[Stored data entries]
===
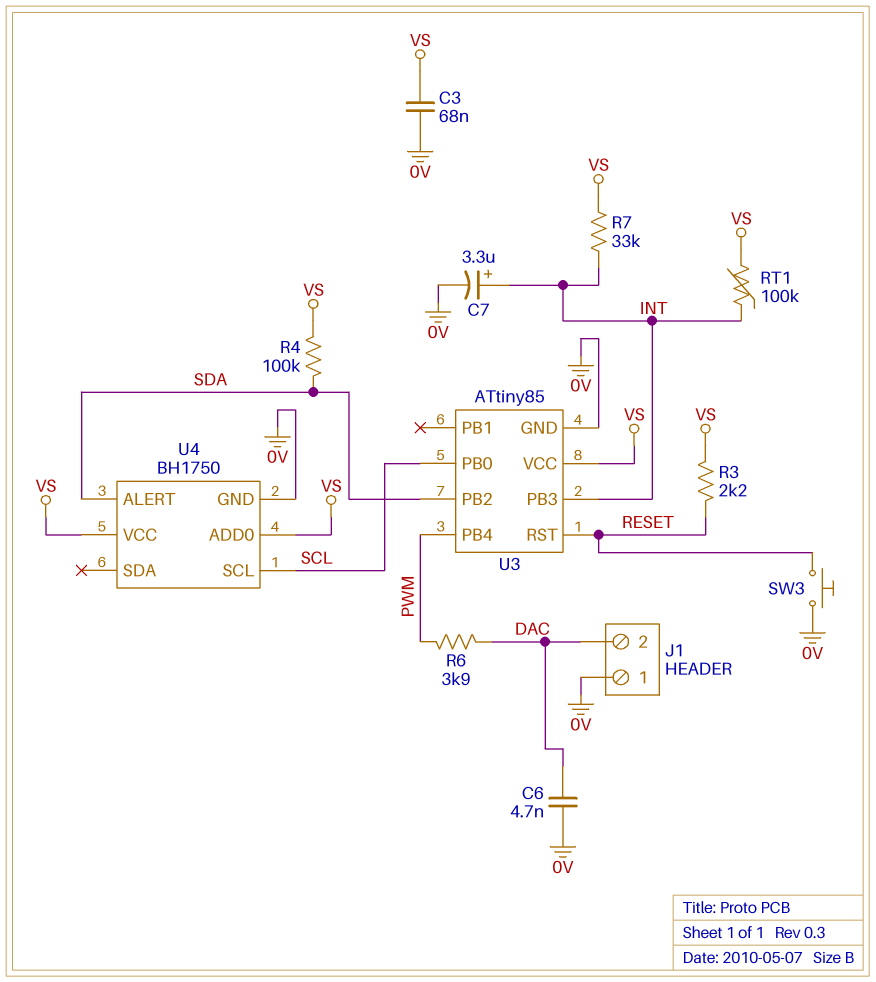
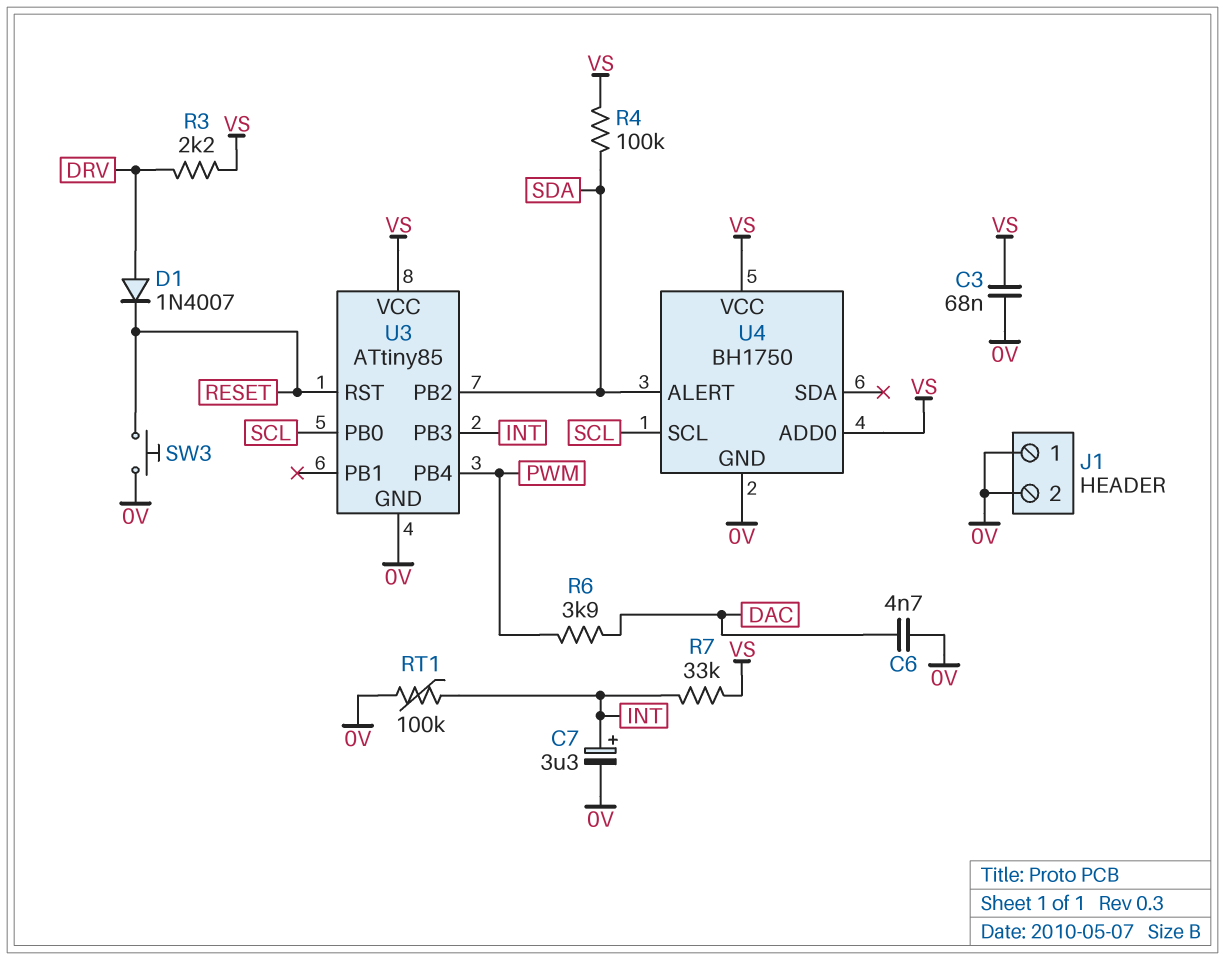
D1: none -> diode 1N4007 (A DRV, K RESET)
J1 pin 2: DAC -> 0V
R3: 2.2k (RESET, VS) -> 2.2k (DRV, VS)
RT1: 100k (INT, VS) -> 100k (0V, INT)

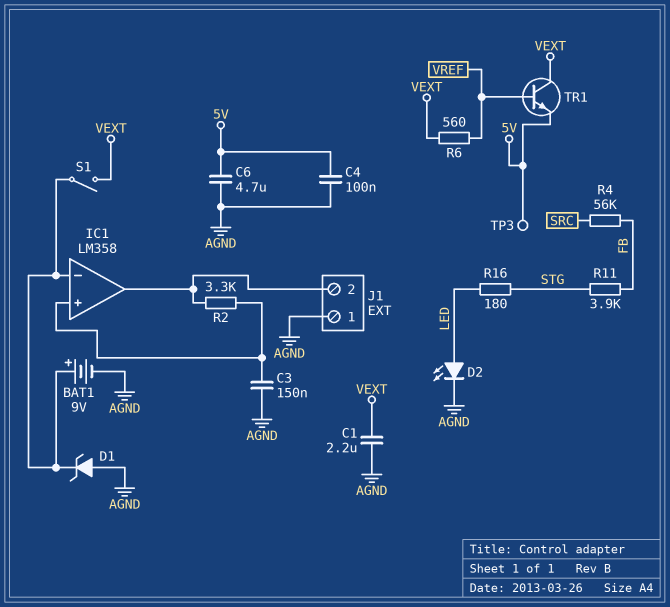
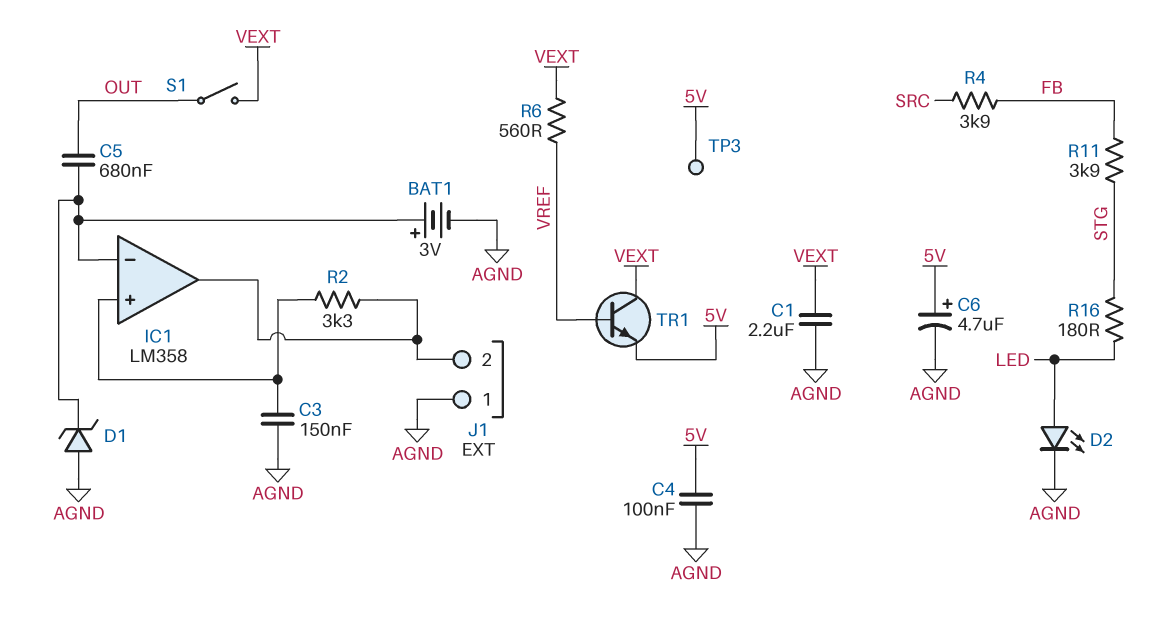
BAT1: 9V (plus IC1/in-, minus AGND) -> 3V (plus IC1/in-, minus AGND)
C5: none -> 680nF (IC1/in-, OUT)
C6: 4.7uF (5V, AGND) -> 4.7uF (plus 5V, minus AGND)
R4: 56k (FB, SRC) -> 3.9k (FB, SRC)
S1: switch (IC1/in-, VEXT) -> switch (OUT, VEXT)

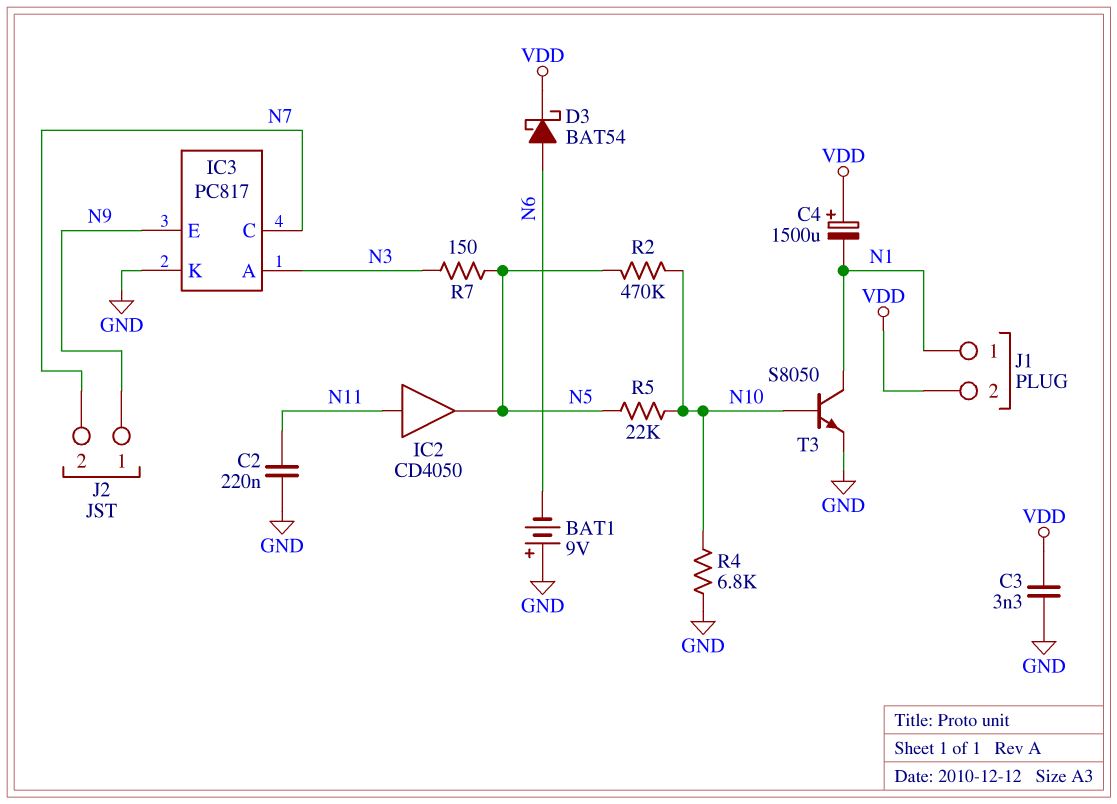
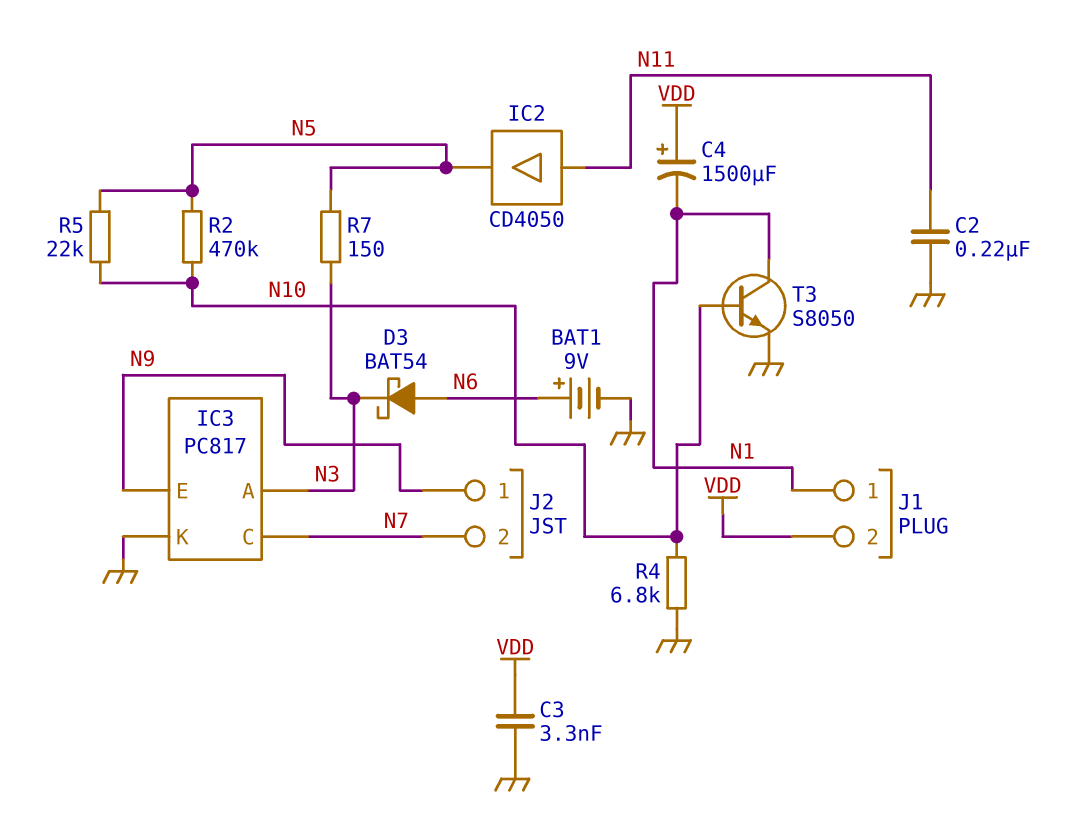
BAT1: 9V (plus GND, minus N6) -> 9V (plus N6, minus GND)
D3: schottky BAT54 (A N6, K VDD) -> schottky BAT54 (A N6, K N3)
===
## What is being asked
Only what runs from the line holding "C5: none -> 680nF (IC1/in-, OUT)" through the end of the entries above is to be given again, exactly, with every picture omitted.

## Task output
C5: none -> 680nF (IC1/in-, OUT)
C6: 4.7uF (5V, AGND) -> 4.7uF (plus 5V, minus AGND)
R4: 56k (FB, SRC) -> 3.9k (FB, SRC)
S1: switch (IC1/in-, VEXT) -> switch (OUT, VEXT)

BAT1: 9V (plus GND, minus N6) -> 9V (plus N6, minus GND)
D3: schottky BAT54 (A N6, K VDD) -> schottky BAT54 (A N6, K N3)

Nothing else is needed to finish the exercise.